Collected data:
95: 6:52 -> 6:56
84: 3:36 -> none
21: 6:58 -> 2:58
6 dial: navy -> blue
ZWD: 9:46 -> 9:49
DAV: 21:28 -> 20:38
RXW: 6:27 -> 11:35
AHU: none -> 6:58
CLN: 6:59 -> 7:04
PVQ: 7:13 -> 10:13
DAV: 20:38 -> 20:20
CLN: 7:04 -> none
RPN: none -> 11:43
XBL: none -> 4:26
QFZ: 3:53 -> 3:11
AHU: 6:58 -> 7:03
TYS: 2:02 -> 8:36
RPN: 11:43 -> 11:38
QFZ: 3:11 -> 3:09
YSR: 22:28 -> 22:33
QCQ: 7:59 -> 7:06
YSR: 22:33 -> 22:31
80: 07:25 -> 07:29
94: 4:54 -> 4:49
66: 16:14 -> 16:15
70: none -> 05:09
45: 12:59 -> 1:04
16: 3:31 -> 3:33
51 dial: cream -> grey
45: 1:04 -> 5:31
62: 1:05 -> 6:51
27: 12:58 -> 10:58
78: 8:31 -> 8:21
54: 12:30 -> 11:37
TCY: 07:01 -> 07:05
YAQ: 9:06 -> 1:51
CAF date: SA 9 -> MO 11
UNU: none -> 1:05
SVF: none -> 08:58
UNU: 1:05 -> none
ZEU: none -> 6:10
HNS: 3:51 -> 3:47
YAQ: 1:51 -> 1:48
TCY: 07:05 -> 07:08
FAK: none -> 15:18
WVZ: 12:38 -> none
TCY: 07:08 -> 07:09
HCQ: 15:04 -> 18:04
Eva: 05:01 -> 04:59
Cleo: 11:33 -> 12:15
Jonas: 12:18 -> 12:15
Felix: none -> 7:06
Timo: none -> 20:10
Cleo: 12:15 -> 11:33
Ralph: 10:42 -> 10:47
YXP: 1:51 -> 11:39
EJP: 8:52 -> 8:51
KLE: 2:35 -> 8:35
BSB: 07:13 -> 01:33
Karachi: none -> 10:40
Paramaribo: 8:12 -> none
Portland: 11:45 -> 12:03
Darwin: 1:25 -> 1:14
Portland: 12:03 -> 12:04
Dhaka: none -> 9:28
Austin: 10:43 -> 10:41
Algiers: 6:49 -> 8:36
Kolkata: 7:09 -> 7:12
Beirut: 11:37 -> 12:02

** Objective **
Print every one of the items above unchanged, line for line.

** Answer to the exercise **
95: 6:52 -> 6:56
84: 3:36 -> none
21: 6:58 -> 2:58
6 dial: navy -> blue
ZWD: 9:46 -> 9:49
DAV: 21:28 -> 20:38
RXW: 6:27 -> 11:35
AHU: none -> 6:58
CLN: 6:59 -> 7:04
PVQ: 7:13 -> 10:13
DAV: 20:38 -> 20:20
CLN: 7:04 -> none
RPN: none -> 11:43
XBL: none -> 4:26
QFZ: 3:53 -> 3:11
AHU: 6:58 -> 7:03
TYS: 2:02 -> 8:36
RPN: 11:43 -> 11:38
QFZ: 3:11 -> 3:09
YSR: 22:28 -> 22:33
QCQ: 7:59 -> 7:06
YSR: 22:33 -> 22:31
80: 07:25 -> 07:29
94: 4:54 -> 4:49
66: 16:14 -> 16:15
70: none -> 05:09
45: 12:59 -> 1:04
16: 3:31 -> 3:33
51 dial: cream -> grey
45: 1:04 -> 5:31
62: 1:05 -> 6:51
27: 12:58 -> 10:58
78: 8:31 -> 8:21
54: 12:30 -> 11:37
TCY: 07:01 -> 07:05
YAQ: 9:06 -> 1:51
CAF date: SA 9 -> MO 11
UNU: none -> 1:05
SVF: none -> 08:58
UNU: 1:05 -> none
ZEU: none -> 6:10
HNS: 3:51 -> 3:47
YAQ: 1:51 -> 1:48
TCY: 07:05 -> 07:08
FAK: none -> 15:18
WVZ: 12:38 -> none
TCY: 07:08 -> 07:09
HCQ: 15:04 -> 18:04
Eva: 05:01 -> 04:59
Cleo: 11:33 -> 12:15
Jonas: 12:18 -> 12:15
Felix: none -> 7:06
Timo: none -> 20:10
Cleo: 12:15 -> 11:33
Ralph: 10:42 -> 10:47
YXP: 1:51 -> 11:39
EJP: 8:52 -> 8:51
KLE: 2:35 -> 8:35
BSB: 07:13 -> 01:33
Karachi: none -> 10:40
Paramaribo: 8:12 -> none
Portland: 11:45 -> 12:03
Darwin: 1:25 -> 1:14
Portland: 12:03 -> 12:04
Dhaka: none -> 9:28
Austin: 10:43 -> 10:41
Algiers: 6:49 -> 8:36
Kolkata: 7:09 -> 7:12
Beirut: 11:37 -> 12:02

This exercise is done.